> ACTIVITY
Please give back the lines from the line containing "(273, 275) = (349, 142): none -> pink spoon" through the end of the listing below, exactly as written and without pictures.

> RECORDED DATA
########

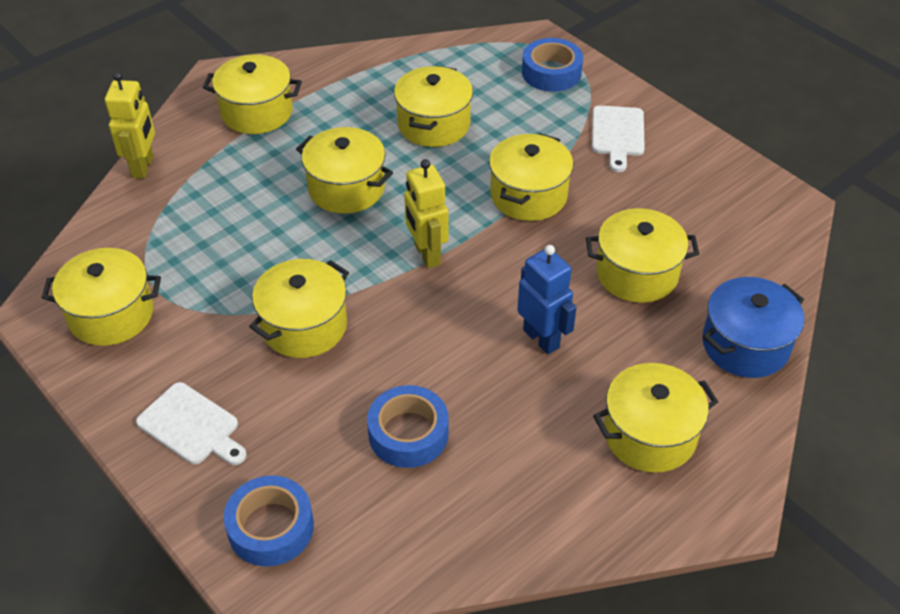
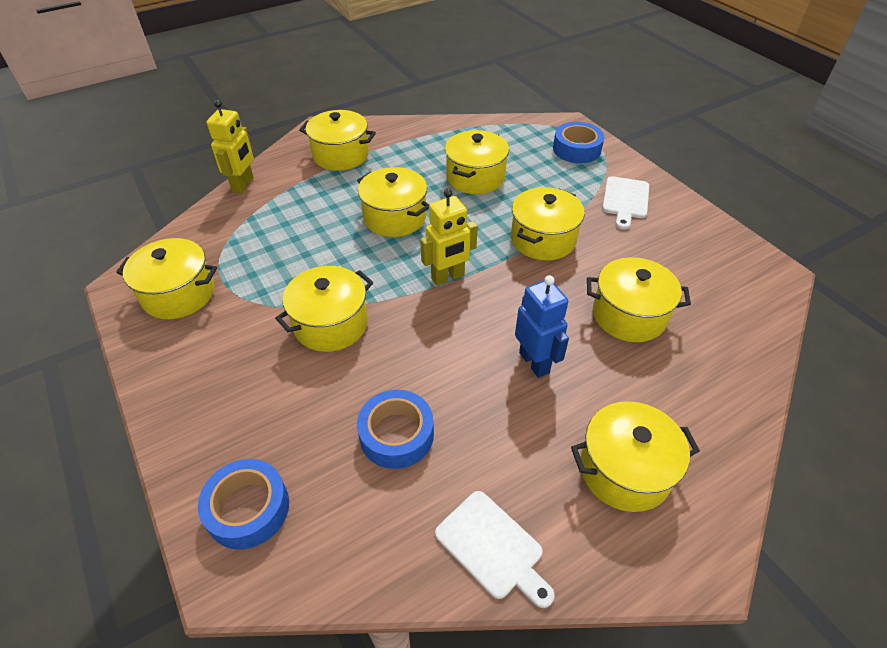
camera: 10 degrees right, 0 degrees up
(192, 426) = (210, 399): white cutting board -> white cutting board (492, 547)
(426, 254) = (448, 277): yellow robot -> yellow robot turned 105 degrees counterclockwise
(745, 345) = (726, 394): blue pot -> none

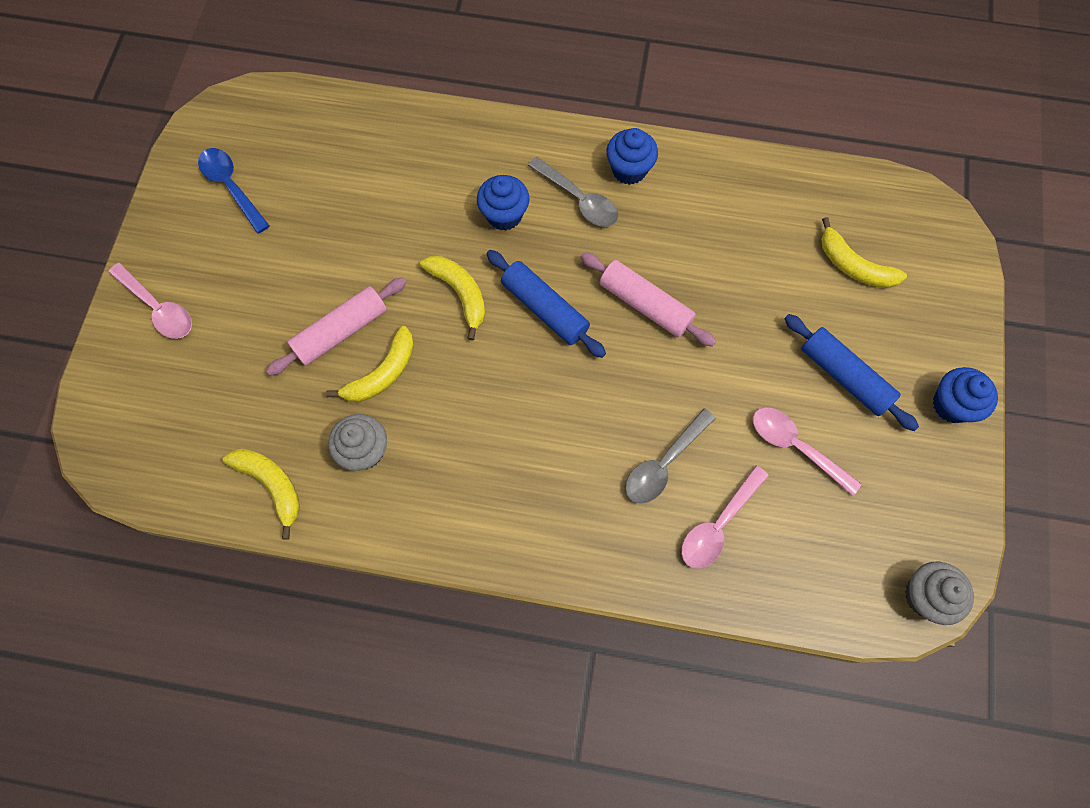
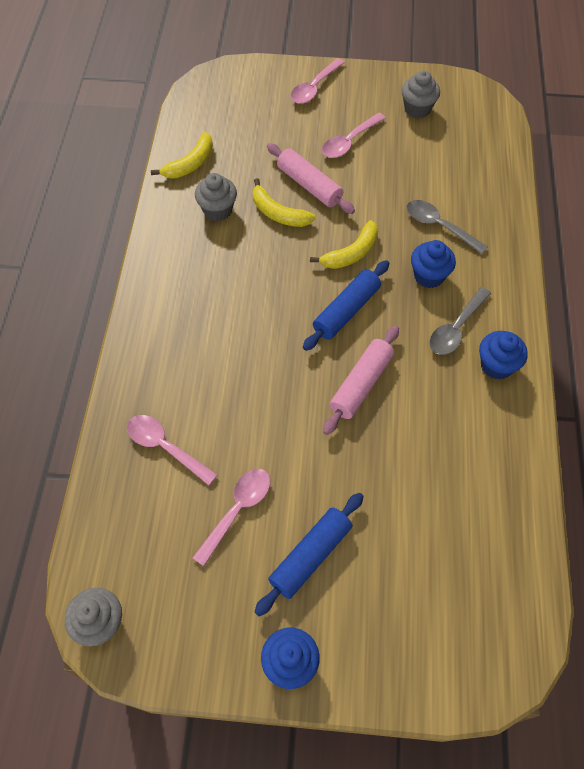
camera: 85 degrees right, 10 degrees down
(231, 187) = (417, 109): blue spoon -> grey cupcake
(273, 275) = (349, 142): none -> pink spoon
(664, 464) = (216, 404): grey spoon -> grey spoon (439, 226)
(853, 266) = (432, 569): yellow banana -> none

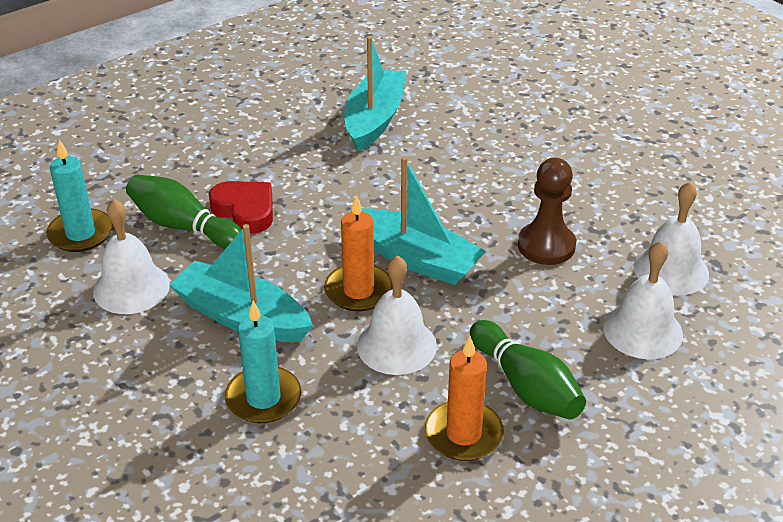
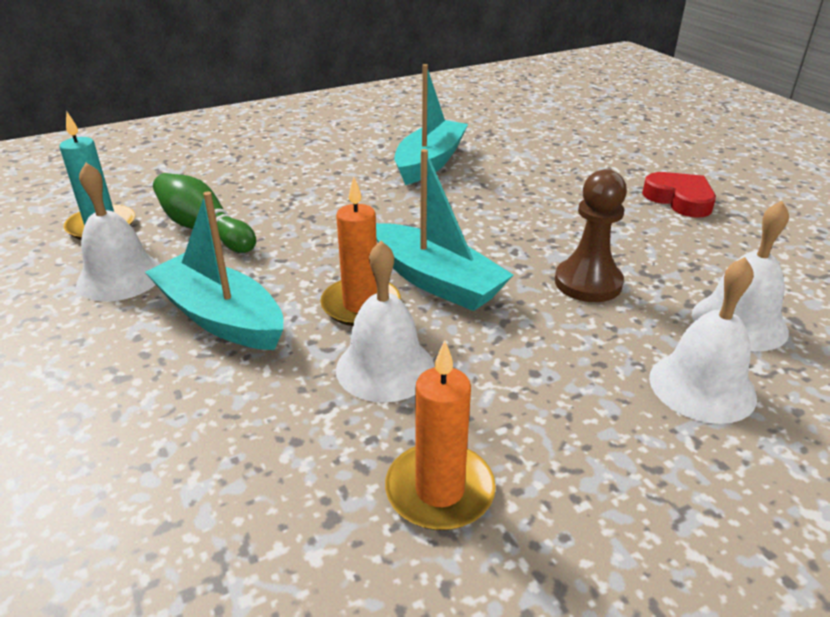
camera: 10 degrees right, 5 degrees down
(245, 210) = (272, 222): red heart -> red heart (679, 199)
(263, 398) = (200, 409): turquoise candle -> none
(526, 386) = (538, 437): green bowling pin -> none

########

> RESULT
(273, 275) = (349, 142): none -> pink spoon
(664, 464) = (216, 404): grey spoon -> grey spoon (439, 226)
(853, 266) = (432, 569): yellow banana -> none

camera: 10 degrees right, 5 degrees down
(245, 210) = (272, 222): red heart -> red heart (679, 199)
(263, 398) = (200, 409): turquoise candle -> none
(526, 386) = (538, 437): green bowling pin -> none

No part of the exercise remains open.